• _What you have to do_: Among the entries below, please repeat exactly and only the lines from the line containing "Answer in <instances>...</instances>." to the line containing "Mask every instance", both lines included.

• _Records provided_:
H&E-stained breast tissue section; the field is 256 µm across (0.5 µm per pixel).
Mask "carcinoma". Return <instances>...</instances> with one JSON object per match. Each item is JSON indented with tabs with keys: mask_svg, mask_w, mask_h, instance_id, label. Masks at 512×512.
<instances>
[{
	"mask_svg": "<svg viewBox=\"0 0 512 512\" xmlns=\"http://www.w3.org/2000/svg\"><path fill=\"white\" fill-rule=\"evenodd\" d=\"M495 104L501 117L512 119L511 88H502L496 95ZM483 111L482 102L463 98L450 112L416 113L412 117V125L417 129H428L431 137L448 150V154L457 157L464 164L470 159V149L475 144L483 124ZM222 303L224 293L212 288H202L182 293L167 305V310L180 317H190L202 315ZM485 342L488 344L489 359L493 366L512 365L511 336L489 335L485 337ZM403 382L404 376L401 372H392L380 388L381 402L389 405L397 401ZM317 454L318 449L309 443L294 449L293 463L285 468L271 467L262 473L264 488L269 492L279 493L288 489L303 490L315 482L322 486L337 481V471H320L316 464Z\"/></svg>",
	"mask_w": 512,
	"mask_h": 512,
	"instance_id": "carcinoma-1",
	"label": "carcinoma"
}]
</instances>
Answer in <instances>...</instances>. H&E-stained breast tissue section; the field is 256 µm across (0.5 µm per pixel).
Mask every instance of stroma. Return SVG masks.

---

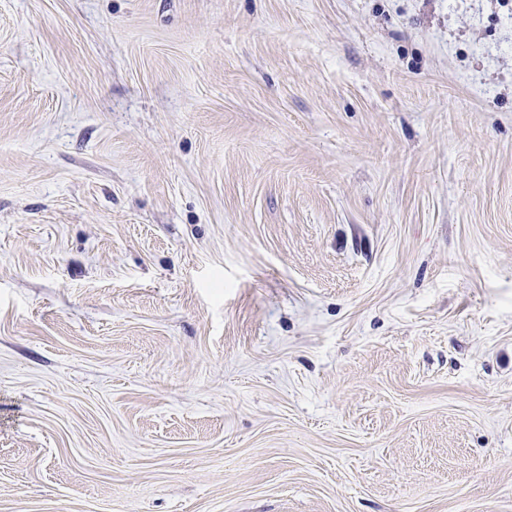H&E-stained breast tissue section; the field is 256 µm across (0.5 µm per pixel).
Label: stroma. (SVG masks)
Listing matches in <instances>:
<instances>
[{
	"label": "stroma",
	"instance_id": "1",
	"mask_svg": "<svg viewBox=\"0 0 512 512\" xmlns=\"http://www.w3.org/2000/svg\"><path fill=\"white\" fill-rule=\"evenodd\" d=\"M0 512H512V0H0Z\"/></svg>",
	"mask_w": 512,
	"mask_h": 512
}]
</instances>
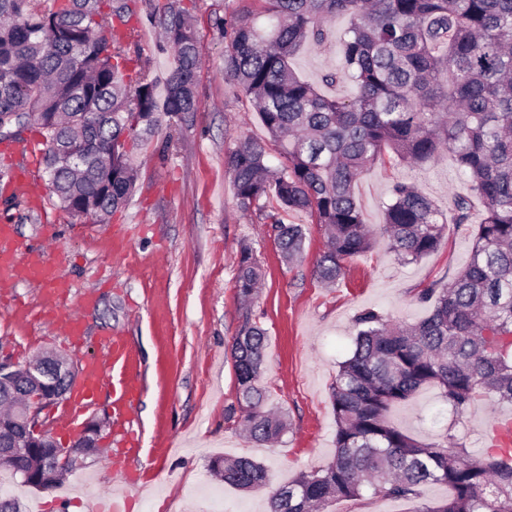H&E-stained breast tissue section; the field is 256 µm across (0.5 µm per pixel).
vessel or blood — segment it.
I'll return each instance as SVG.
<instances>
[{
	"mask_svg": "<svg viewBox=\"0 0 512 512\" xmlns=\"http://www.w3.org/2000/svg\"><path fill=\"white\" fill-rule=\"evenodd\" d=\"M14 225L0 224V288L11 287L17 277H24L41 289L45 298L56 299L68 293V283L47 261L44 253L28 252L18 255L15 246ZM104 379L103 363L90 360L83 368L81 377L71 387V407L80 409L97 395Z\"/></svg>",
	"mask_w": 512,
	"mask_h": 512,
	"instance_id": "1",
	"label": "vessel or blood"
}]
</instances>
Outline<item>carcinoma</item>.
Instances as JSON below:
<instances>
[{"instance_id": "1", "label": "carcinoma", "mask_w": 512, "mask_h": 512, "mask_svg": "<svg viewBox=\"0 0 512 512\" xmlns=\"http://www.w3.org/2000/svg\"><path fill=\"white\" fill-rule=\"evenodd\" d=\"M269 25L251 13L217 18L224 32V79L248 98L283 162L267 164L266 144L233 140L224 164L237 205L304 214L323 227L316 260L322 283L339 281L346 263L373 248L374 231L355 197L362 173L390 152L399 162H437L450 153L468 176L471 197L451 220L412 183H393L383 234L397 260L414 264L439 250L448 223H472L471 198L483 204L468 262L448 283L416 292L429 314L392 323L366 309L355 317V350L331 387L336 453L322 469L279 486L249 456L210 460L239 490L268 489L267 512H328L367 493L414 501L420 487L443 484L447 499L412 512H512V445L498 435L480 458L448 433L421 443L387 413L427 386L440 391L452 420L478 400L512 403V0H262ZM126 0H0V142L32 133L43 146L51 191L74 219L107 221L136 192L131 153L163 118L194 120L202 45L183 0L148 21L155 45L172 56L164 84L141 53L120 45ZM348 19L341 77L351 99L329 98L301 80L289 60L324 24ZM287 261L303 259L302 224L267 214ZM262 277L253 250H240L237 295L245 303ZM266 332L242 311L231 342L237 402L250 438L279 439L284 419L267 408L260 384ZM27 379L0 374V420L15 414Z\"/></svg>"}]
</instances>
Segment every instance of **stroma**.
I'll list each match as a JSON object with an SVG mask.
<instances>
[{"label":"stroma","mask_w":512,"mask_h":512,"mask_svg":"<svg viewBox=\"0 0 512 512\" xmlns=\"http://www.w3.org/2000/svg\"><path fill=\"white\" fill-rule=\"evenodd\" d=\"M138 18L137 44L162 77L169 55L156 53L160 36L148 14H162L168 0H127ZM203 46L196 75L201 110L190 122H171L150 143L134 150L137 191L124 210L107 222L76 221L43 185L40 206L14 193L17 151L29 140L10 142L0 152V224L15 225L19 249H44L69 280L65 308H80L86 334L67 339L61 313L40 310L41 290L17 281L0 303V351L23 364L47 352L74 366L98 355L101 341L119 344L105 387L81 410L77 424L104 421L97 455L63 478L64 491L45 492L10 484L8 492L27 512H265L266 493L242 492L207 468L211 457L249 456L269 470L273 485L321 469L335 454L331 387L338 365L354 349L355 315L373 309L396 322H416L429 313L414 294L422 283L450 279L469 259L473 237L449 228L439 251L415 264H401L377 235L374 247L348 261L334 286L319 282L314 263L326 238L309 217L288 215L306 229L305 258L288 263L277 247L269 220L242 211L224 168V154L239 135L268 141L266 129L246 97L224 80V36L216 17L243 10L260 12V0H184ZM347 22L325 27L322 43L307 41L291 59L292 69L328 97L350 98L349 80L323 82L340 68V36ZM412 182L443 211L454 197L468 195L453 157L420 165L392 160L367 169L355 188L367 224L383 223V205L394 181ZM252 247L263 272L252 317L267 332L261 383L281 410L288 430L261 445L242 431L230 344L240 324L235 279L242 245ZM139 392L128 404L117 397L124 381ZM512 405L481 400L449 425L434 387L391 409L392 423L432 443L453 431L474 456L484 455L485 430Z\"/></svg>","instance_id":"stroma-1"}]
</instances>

• _The result_:
Answer in <instances>...</instances>. H&E-stained breast tissue section; the field is 256 µm across (0.5 µm per pixel).
Mask every instance of stroma. Return SVG masks.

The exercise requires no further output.